--- Start of INFORMATION GIVEN ---

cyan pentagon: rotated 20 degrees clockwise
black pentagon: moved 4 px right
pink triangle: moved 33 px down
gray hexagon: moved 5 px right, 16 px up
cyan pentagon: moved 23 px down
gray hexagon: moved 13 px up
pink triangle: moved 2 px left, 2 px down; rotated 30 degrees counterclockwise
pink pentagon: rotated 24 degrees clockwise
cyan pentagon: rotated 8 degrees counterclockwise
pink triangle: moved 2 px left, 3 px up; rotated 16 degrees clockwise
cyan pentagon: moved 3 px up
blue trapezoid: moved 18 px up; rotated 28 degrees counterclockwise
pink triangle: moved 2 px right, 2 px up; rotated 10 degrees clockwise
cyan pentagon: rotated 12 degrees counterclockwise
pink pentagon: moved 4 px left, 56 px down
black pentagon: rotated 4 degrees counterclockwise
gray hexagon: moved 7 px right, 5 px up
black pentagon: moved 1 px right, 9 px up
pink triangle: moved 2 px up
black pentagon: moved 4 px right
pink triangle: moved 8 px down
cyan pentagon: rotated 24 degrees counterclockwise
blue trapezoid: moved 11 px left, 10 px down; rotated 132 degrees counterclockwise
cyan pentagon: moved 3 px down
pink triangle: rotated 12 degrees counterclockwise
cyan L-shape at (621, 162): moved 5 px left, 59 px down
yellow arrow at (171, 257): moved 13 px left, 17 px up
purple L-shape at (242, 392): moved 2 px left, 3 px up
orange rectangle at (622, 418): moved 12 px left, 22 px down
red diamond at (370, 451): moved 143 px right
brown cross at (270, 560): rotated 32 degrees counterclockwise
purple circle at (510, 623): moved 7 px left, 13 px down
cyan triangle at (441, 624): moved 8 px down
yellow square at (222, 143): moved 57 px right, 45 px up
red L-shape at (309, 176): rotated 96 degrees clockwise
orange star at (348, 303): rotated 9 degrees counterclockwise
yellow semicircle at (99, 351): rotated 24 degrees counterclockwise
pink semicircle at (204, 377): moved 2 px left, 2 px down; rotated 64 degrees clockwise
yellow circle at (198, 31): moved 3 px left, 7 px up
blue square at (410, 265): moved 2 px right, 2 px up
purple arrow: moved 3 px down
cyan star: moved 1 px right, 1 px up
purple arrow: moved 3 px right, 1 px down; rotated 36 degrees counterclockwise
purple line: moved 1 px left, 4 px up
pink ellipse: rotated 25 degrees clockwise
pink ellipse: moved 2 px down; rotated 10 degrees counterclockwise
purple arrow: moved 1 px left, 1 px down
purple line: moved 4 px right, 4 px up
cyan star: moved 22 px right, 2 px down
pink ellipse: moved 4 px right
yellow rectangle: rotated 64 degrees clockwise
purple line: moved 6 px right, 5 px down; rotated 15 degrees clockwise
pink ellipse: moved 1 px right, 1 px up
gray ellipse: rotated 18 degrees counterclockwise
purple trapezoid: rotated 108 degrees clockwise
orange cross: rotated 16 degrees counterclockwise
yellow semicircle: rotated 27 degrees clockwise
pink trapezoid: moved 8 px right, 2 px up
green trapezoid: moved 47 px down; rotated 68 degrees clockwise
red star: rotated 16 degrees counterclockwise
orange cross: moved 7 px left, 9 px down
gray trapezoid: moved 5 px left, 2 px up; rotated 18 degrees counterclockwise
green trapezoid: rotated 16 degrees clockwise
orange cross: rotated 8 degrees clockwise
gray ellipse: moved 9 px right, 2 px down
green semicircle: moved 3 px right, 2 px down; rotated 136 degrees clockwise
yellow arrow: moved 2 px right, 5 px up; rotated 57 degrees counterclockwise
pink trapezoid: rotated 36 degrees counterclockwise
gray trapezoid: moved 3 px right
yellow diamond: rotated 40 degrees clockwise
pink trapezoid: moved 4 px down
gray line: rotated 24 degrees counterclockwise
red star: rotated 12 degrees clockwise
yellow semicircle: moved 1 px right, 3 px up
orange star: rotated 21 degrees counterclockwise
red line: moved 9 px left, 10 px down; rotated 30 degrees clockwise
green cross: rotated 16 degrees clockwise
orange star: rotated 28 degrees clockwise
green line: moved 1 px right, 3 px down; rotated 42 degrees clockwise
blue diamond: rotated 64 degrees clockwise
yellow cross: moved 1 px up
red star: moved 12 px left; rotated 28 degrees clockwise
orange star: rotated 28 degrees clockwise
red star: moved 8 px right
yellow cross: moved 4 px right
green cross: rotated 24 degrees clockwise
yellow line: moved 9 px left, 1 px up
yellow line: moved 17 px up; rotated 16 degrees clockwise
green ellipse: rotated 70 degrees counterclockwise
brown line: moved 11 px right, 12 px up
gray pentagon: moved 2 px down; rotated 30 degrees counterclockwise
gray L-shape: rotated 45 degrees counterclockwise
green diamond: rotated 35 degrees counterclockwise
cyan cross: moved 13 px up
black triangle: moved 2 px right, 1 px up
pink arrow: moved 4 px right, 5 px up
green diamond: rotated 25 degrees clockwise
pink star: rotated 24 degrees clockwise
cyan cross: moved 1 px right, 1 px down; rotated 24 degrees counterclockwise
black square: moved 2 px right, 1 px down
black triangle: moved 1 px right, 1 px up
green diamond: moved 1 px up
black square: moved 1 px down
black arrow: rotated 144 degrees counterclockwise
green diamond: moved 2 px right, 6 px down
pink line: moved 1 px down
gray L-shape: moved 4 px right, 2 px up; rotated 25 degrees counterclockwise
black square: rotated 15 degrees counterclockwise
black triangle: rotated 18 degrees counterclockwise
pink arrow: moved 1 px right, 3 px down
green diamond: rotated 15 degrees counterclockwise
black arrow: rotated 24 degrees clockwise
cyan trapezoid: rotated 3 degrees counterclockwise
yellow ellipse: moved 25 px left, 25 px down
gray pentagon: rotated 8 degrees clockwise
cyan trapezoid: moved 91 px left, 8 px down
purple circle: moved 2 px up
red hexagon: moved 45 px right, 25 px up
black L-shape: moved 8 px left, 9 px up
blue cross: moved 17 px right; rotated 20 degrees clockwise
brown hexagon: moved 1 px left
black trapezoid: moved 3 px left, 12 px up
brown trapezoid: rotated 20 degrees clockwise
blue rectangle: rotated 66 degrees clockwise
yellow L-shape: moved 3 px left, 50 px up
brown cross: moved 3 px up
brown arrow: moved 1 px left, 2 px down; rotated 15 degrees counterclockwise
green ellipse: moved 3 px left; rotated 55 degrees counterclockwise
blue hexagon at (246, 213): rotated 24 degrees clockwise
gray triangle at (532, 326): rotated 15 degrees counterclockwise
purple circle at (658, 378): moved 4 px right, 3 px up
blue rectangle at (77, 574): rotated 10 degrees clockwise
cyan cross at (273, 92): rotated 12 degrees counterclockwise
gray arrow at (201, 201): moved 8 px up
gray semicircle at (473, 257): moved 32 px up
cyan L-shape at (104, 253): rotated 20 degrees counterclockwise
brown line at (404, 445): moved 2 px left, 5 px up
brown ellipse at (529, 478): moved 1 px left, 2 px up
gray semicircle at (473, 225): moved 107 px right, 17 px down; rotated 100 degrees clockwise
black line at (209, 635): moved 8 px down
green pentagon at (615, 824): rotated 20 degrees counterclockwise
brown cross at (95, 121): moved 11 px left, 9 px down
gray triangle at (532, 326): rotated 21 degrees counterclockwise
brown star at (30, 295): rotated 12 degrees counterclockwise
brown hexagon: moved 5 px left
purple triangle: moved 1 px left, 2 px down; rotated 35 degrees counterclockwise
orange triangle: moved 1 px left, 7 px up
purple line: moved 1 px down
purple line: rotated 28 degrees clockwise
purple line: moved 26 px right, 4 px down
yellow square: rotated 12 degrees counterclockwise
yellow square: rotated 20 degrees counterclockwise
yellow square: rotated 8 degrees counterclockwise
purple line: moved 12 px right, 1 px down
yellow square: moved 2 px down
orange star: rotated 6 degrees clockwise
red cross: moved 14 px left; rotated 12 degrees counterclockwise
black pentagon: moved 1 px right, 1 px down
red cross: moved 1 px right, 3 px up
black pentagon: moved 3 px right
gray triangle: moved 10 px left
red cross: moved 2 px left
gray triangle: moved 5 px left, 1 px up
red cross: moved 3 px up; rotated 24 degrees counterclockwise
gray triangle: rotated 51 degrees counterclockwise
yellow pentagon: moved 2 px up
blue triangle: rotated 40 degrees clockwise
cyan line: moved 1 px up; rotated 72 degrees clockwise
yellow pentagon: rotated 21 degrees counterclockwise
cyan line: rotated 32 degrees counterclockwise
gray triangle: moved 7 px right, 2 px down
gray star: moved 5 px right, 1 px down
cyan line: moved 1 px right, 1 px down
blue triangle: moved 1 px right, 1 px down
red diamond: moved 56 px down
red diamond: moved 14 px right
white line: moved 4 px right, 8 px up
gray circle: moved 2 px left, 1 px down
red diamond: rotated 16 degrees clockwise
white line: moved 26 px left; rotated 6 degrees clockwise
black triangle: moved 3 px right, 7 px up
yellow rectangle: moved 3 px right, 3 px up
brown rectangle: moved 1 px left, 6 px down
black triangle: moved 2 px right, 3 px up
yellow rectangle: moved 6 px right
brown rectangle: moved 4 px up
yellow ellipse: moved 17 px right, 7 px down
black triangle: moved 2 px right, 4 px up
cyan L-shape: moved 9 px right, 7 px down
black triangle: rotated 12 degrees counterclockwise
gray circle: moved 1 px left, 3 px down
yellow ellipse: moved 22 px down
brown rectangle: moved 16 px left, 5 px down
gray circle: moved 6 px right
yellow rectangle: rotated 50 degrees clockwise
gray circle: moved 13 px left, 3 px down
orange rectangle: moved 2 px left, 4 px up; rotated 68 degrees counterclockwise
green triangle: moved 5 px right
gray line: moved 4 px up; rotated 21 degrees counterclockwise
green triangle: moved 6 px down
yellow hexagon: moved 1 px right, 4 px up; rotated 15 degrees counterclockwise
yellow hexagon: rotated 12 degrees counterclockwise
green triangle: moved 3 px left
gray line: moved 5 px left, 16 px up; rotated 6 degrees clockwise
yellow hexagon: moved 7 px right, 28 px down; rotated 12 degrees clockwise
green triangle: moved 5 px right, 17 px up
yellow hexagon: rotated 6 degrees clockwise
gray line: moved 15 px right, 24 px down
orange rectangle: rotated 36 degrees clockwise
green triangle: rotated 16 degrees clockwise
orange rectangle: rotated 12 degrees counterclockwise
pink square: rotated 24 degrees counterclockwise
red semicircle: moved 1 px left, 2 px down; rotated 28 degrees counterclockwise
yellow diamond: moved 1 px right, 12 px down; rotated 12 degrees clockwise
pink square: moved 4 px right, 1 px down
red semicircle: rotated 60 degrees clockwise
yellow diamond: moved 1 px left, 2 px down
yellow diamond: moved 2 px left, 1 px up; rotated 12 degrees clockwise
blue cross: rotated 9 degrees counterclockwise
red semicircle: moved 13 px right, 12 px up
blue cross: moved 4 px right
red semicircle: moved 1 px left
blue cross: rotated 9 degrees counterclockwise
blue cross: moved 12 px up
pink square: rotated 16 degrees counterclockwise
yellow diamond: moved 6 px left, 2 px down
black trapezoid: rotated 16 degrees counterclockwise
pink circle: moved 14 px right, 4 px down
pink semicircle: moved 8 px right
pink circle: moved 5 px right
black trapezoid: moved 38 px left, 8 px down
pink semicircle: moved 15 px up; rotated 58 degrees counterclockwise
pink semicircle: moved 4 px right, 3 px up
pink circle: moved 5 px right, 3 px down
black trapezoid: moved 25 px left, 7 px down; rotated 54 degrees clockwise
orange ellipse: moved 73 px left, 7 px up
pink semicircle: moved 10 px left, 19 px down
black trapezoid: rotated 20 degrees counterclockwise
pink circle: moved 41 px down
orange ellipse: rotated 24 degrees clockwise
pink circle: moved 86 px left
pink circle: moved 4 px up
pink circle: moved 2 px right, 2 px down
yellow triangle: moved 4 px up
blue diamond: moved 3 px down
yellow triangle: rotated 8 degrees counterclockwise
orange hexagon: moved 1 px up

--- End of INFORMATION GIVEN ---

● DIRECTION
Can you repeat the data word for word, from its first line through the line containing "yellow arrow at", including both of those lines?

● RESULT OF THIS EXERCISE
cyan pentagon: rotated 20 degrees clockwise
black pentagon: moved 4 px right
pink triangle: moved 33 px down
gray hexagon: moved 5 px right, 16 px up
cyan pentagon: moved 23 px down
gray hexagon: moved 13 px up
pink triangle: moved 2 px left, 2 px down; rotated 30 degrees counterclockwise
pink pentagon: rotated 24 degrees clockwise
cyan pentagon: rotated 8 degrees counterclockwise
pink triangle: moved 2 px left, 3 px up; rotated 16 degrees clockwise
cyan pentagon: moved 3 px up
blue trapezoid: moved 18 px up; rotated 28 degrees counterclockwise
pink triangle: moved 2 px right, 2 px up; rotated 10 degrees clockwise
cyan pentagon: rotated 12 degrees counterclockwise
pink pentagon: moved 4 px left, 56 px down
black pentagon: rotated 4 degrees counterclockwise
gray hexagon: moved 7 px right, 5 px up
black pentagon: moved 1 px right, 9 px up
pink triangle: moved 2 px up
black pentagon: moved 4 px right
pink triangle: moved 8 px down
cyan pentagon: rotated 24 degrees counterclockwise
blue trapezoid: moved 11 px left, 10 px down; rotated 132 degrees counterclockwise
cyan pentagon: moved 3 px down
pink triangle: rotated 12 degrees counterclockwise
cyan L-shape at (621, 162): moved 5 px left, 59 px down
yellow arrow at (171, 257): moved 13 px left, 17 px up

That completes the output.